## EXERCISE DESCRIPTION
In the copy, keep every record exact and leave out all images.

Before-and-after change data
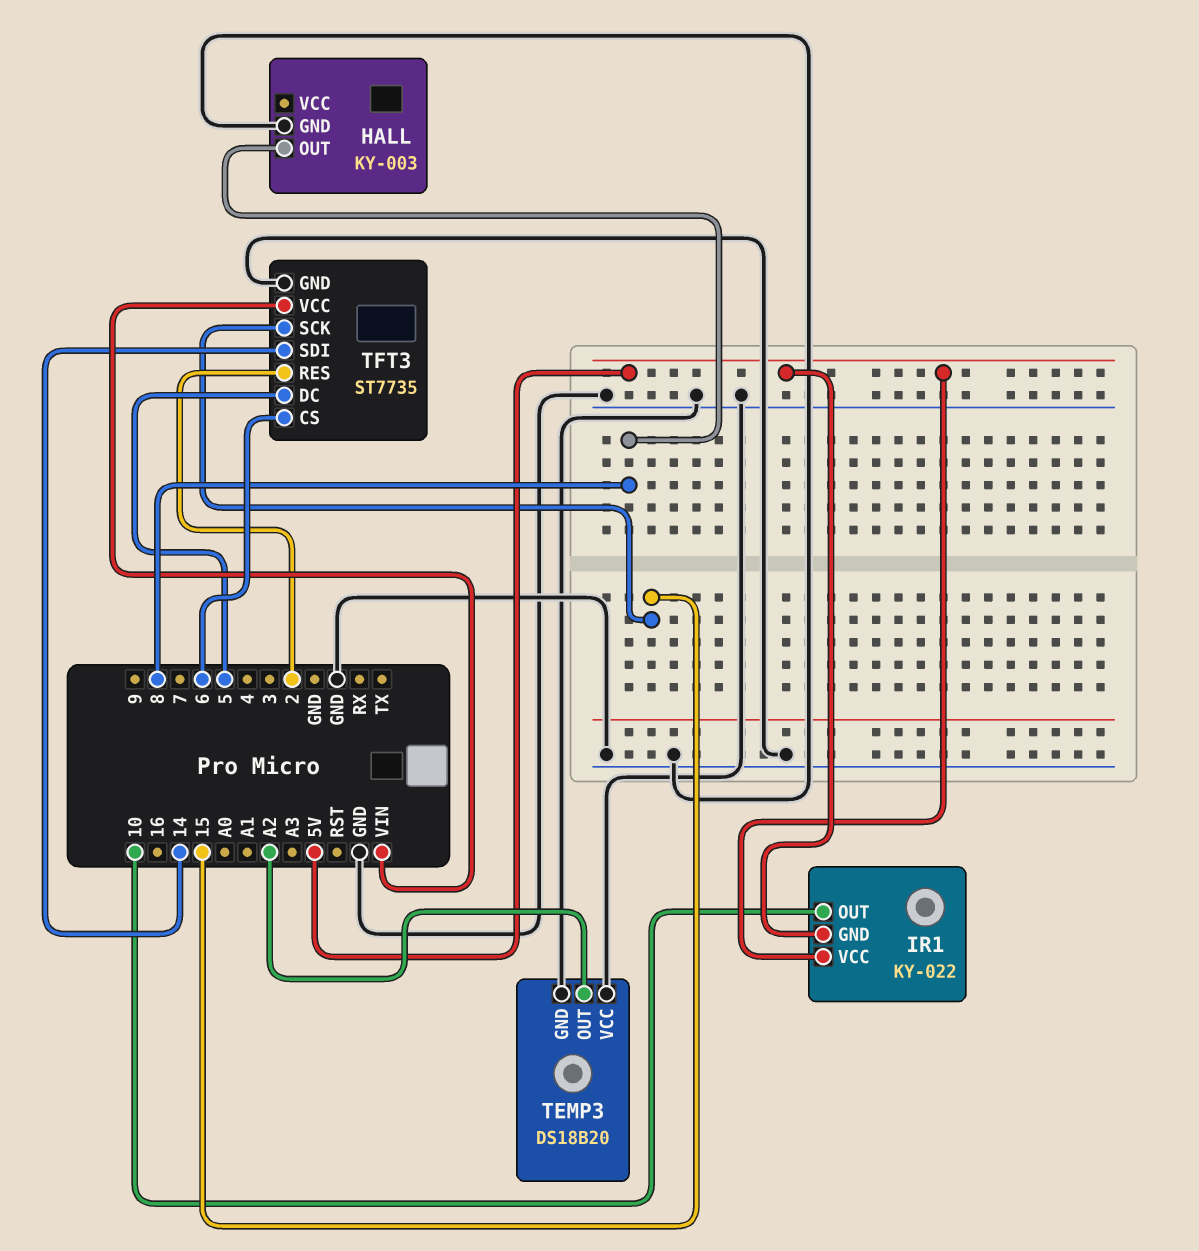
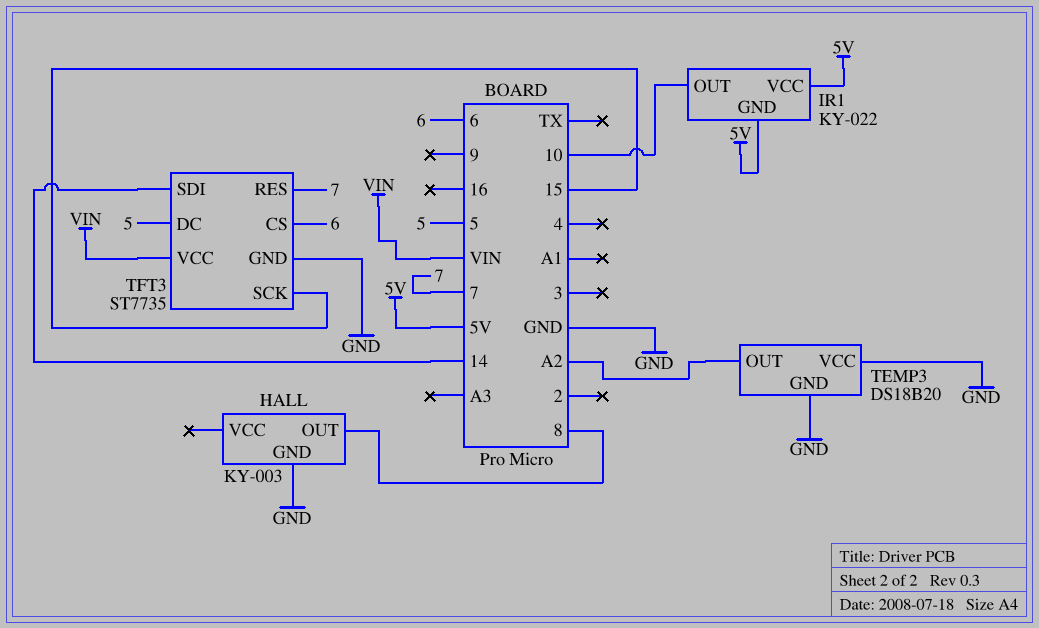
TFT3 pin RES: 2 -> 7

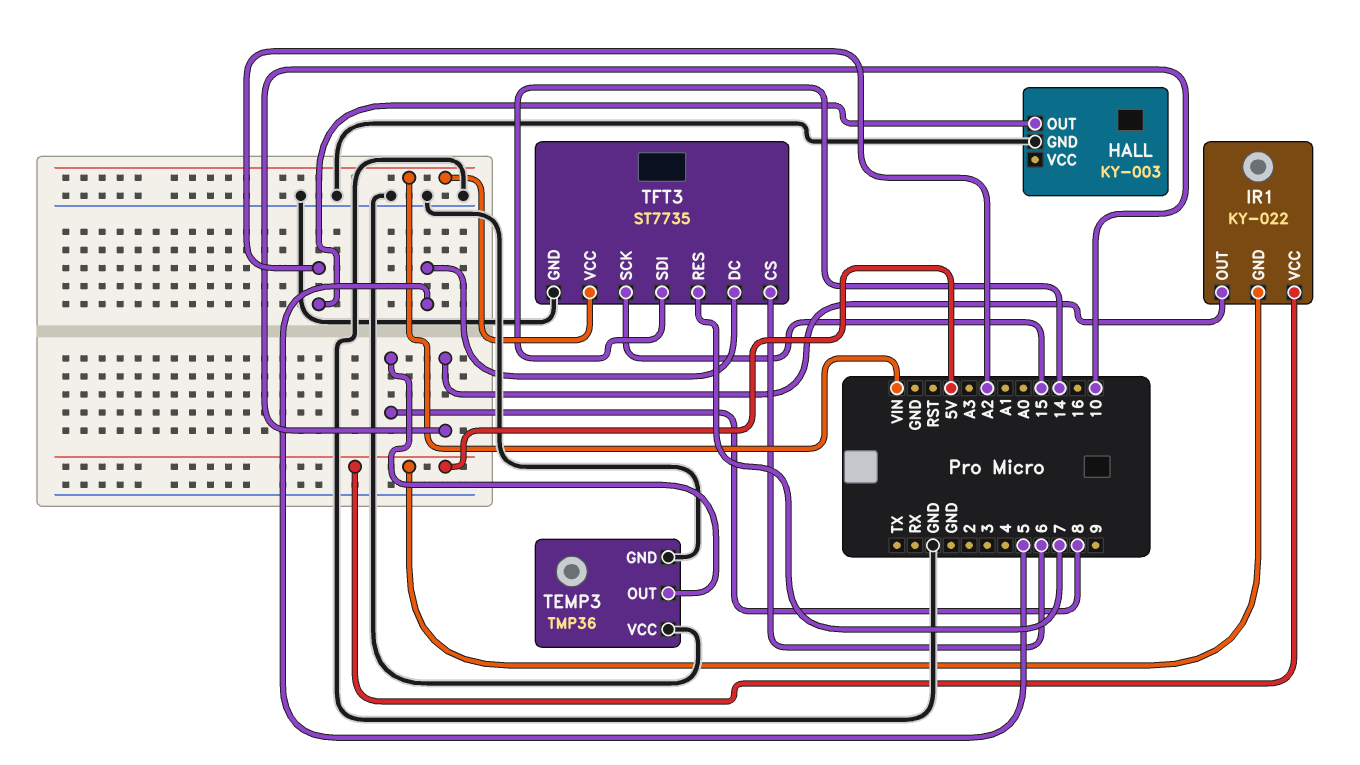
HALL pin OUT: 8 -> A2
TEMP3: DS18B20 -> TMP36
TEMP3 pin OUT: A2 -> 8

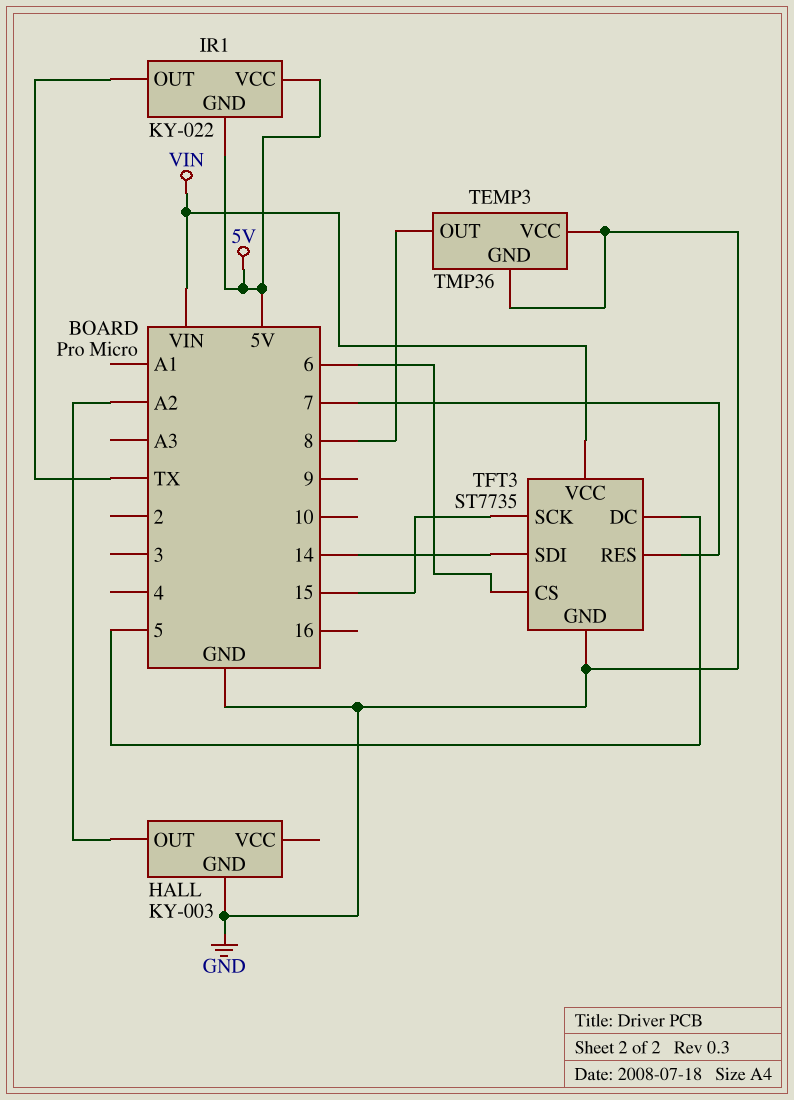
IR1 pin OUT: 10 -> TX

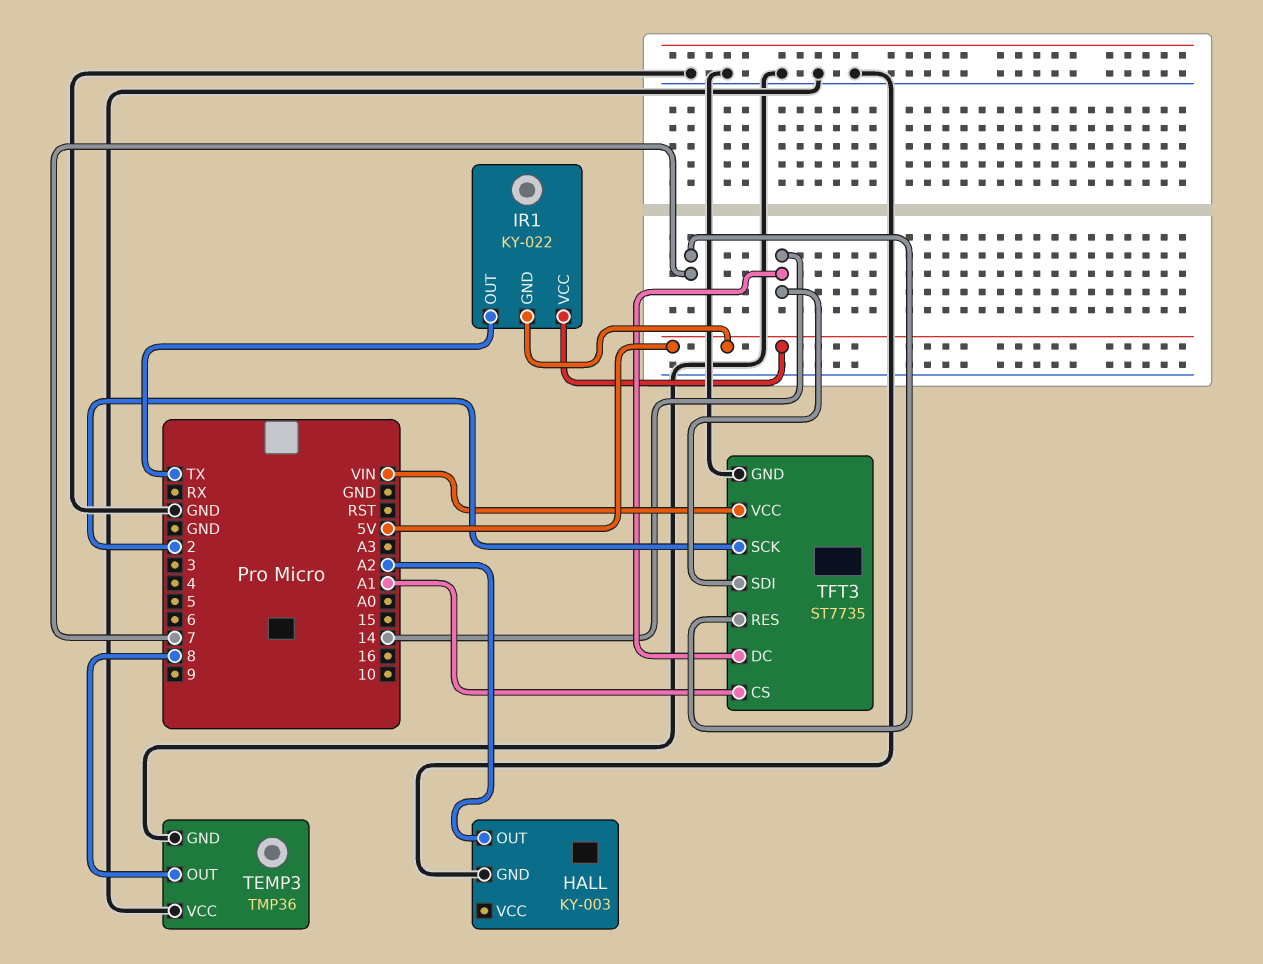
TFT3 pin CS: 6 -> A1
TFT3 pin DC: 5 -> 14
TFT3 pin SCK: 15 -> 2

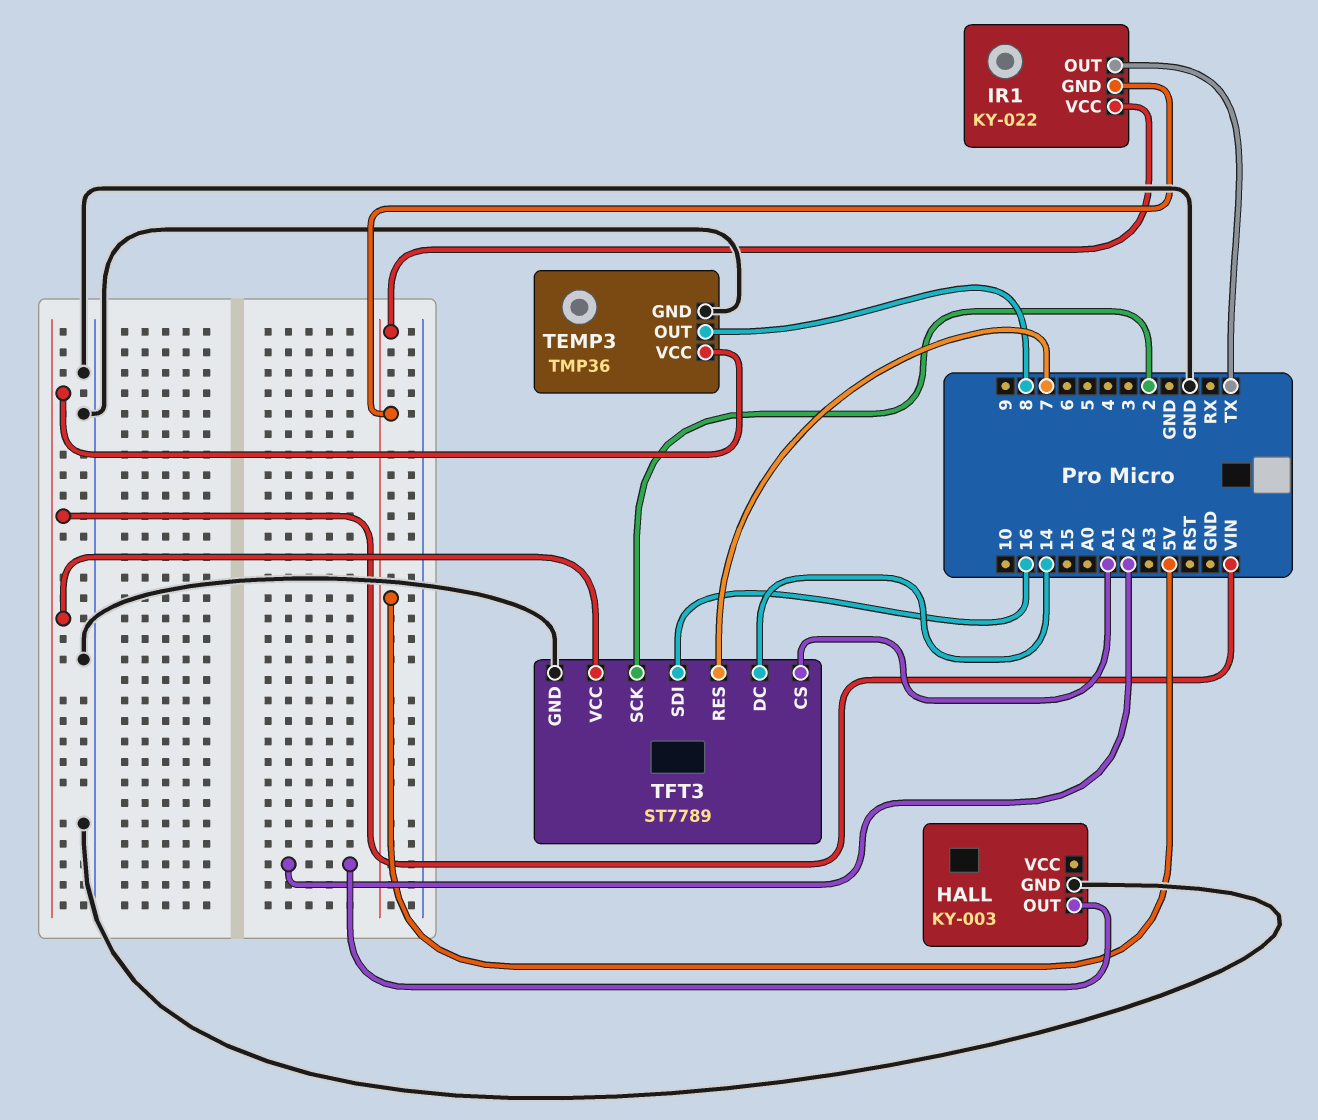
TEMP3 pin VCC: GND -> VIN
TFT3: ST7735 -> ST7789
TFT3 pin SDI: 14 -> 16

## RESULT OF THIS TASK
TFT3 pin RES: 2 -> 7

HALL pin OUT: 8 -> A2
TEMP3: DS18B20 -> TMP36
TEMP3 pin OUT: A2 -> 8

IR1 pin OUT: 10 -> TX

TFT3 pin CS: 6 -> A1
TFT3 pin DC: 5 -> 14
TFT3 pin SCK: 15 -> 2

TEMP3 pin VCC: GND -> VIN
TFT3: ST7735 -> ST7789
TFT3 pin SDI: 14 -> 16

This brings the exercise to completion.